:: TASK DIRECTIONS ::
Only the lines below from the one containing "black plane: [407,62,482,113]" to the one containing "yellow plane: [114,319,268,437]" should be repeated, both included and unchanged.
===== MATERIAL SUPPLIED =====
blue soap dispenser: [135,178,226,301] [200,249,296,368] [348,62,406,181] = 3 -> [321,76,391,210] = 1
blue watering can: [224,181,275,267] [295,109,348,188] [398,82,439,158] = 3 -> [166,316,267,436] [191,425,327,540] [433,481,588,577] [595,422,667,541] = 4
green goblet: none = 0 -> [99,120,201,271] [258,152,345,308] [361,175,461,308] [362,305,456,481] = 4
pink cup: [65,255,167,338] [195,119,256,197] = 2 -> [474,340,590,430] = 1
=====
===== MATERIAL SUPPLIED =====
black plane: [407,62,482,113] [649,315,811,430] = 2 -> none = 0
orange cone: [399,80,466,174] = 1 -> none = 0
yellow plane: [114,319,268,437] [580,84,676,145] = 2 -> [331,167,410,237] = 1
=====
===== MATERIAL SUPPLIED =====
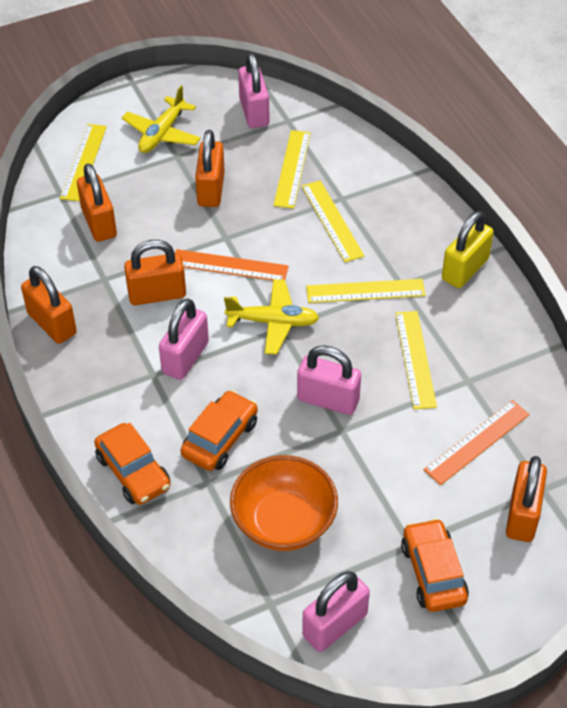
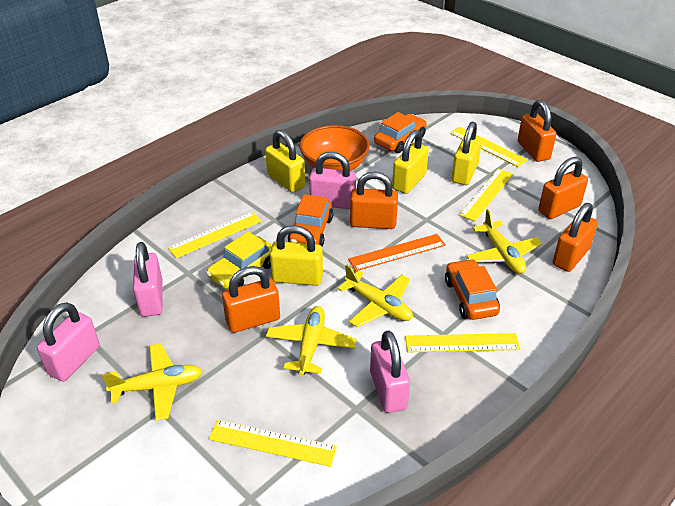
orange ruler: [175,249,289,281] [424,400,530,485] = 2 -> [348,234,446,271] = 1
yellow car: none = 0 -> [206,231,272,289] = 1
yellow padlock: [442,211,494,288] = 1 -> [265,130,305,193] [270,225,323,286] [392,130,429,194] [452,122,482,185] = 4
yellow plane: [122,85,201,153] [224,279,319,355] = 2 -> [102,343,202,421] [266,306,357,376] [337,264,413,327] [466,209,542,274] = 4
=====
:: ANSWER SPACE ::
black plane: [407,62,482,113] [649,315,811,430] = 2 -> none = 0
orange cone: [399,80,466,174] = 1 -> none = 0
yellow plane: [114,319,268,437] [580,84,676,145] = 2 -> [331,167,410,237] = 1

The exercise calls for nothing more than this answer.